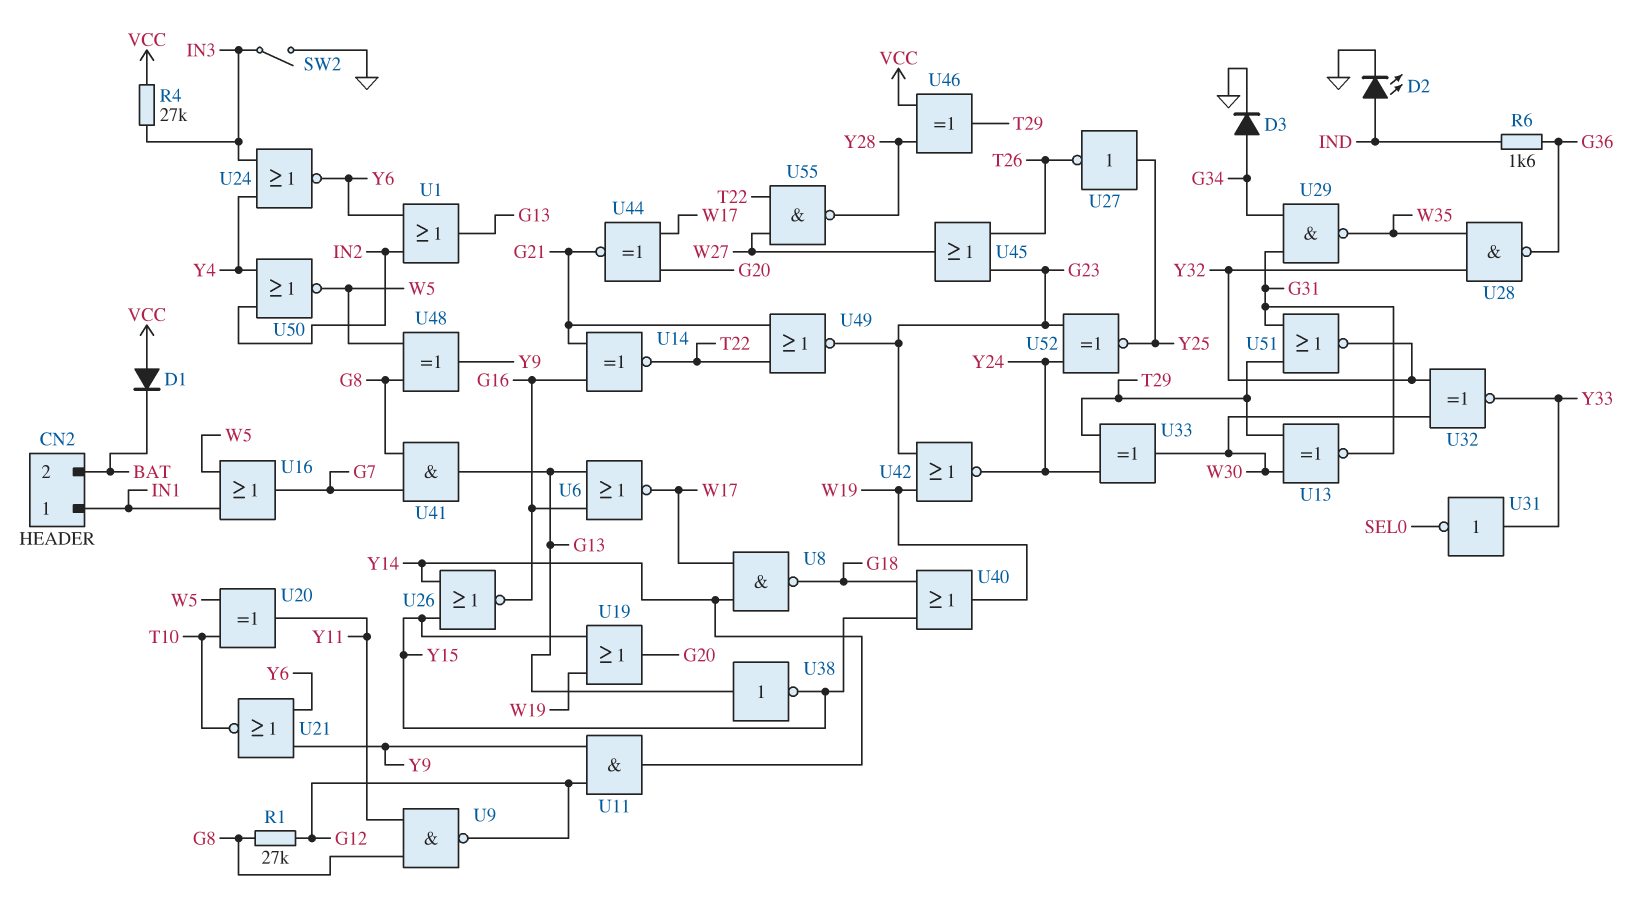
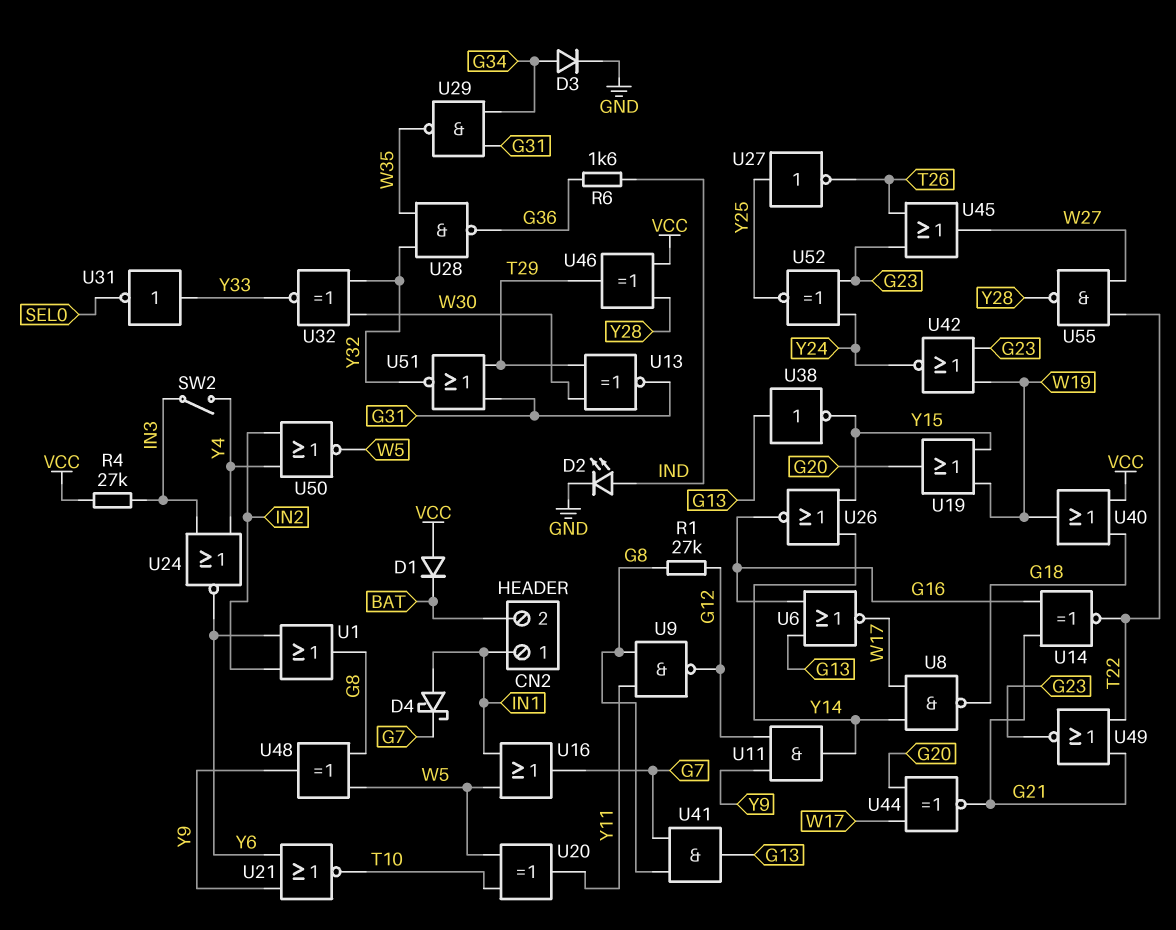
D4: none -> schottky (A IN1, K G7)
SW2: switch (GND, IN3) -> switch (IN3, Y4)
U1: OR (in IN2, in Y6, out G13) -> OR (in IN2, in Y6, out G8)
U33: XOR (in T29, in Y24, out W30) -> none
U40: OR (in G18, in Y15, out W19) -> OR (in G18, in VCC, out W19)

WHAT IS REQUIRED: Without the pictures, restate each entry exactly.

SOLUTION BELOW:
D4: none -> schottky (A IN1, K G7)
SW2: switch (GND, IN3) -> switch (IN3, Y4)
U1: OR (in IN2, in Y6, out G13) -> OR (in IN2, in Y6, out G8)
U33: XOR (in T29, in Y24, out W30) -> none
U40: OR (in G18, in Y15, out W19) -> OR (in G18, in VCC, out W19)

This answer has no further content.